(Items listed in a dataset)
——

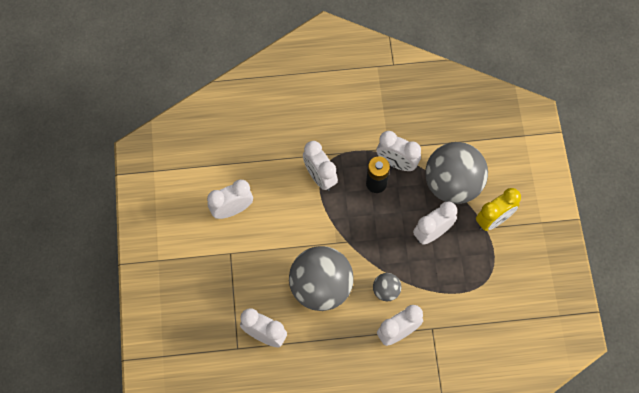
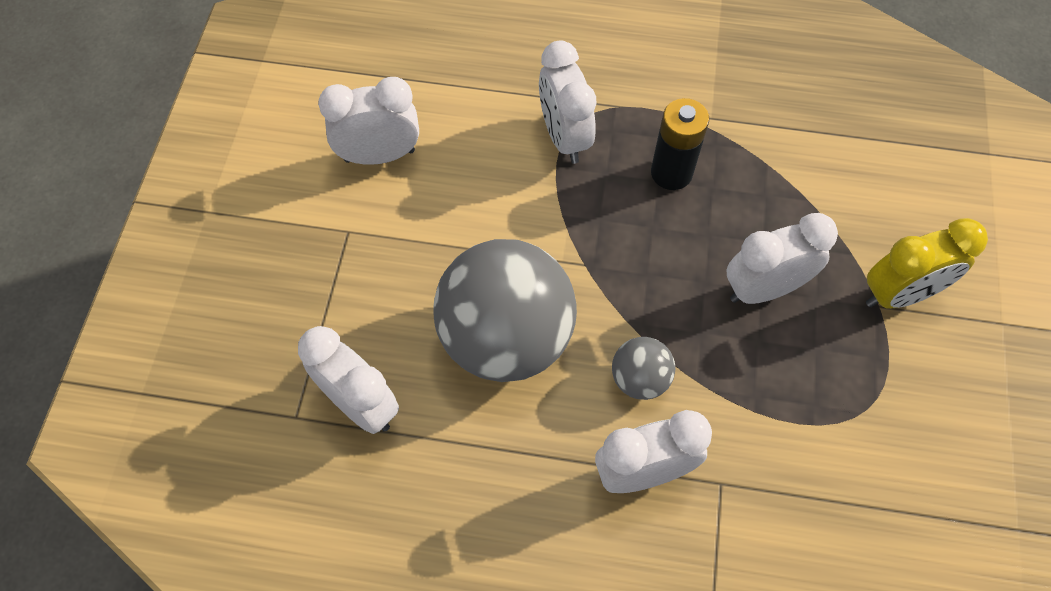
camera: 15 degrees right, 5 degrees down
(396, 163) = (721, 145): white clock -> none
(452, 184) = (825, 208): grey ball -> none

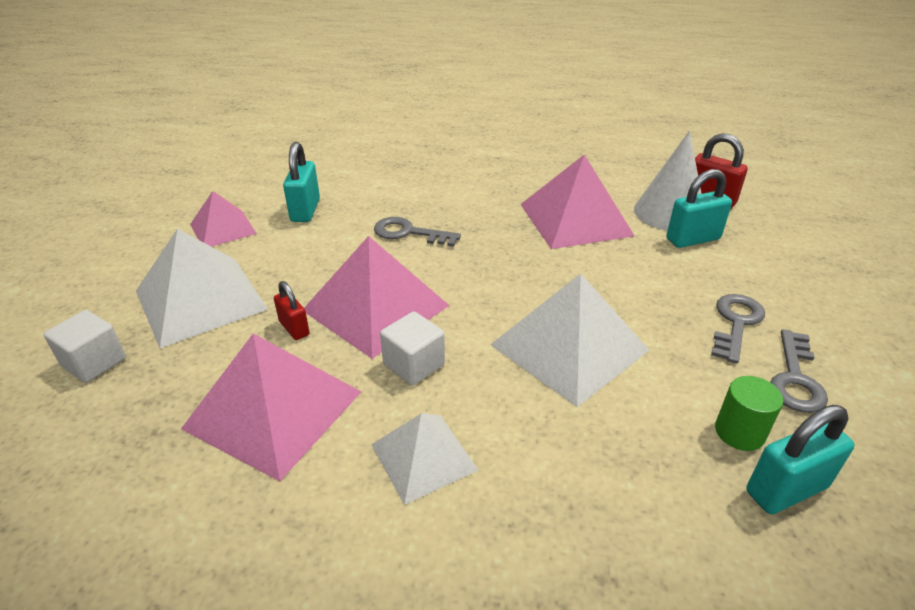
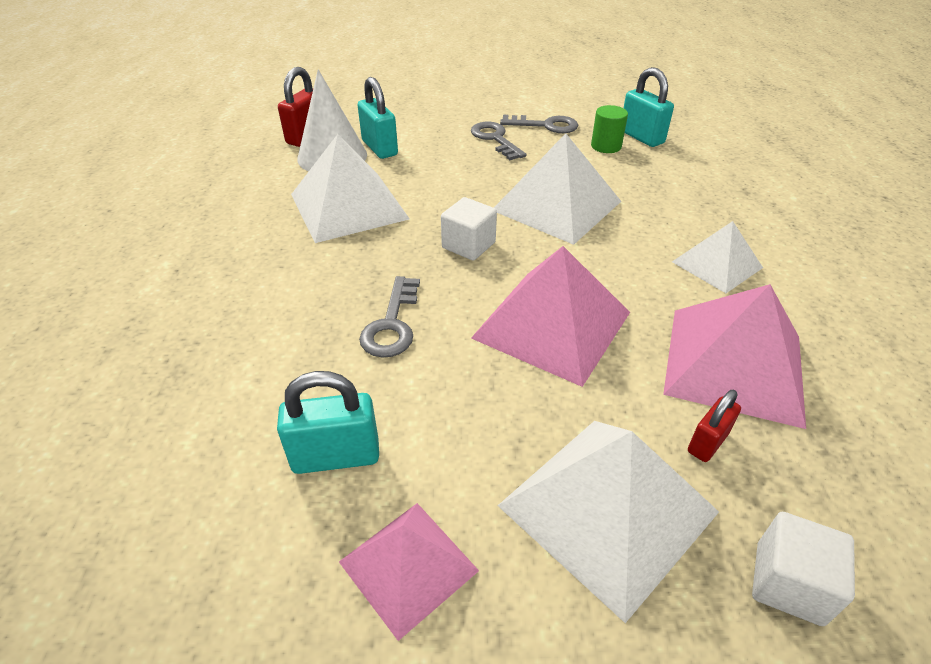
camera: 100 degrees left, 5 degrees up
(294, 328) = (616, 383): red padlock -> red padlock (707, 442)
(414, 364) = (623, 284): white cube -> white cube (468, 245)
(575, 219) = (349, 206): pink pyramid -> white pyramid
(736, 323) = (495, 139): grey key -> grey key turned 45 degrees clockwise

——

EXERCISE AIM —
The entries above are to be printed again word for word, with every picture removed.

COMPLETED TASK —
camera: 15 degrees right, 5 degrees down
(396, 163) = (721, 145): white clock -> none
(452, 184) = (825, 208): grey ball -> none

camera: 100 degrees left, 5 degrees up
(294, 328) = (616, 383): red padlock -> red padlock (707, 442)
(414, 364) = (623, 284): white cube -> white cube (468, 245)
(575, 219) = (349, 206): pink pyramid -> white pyramid
(736, 323) = (495, 139): grey key -> grey key turned 45 degrees clockwise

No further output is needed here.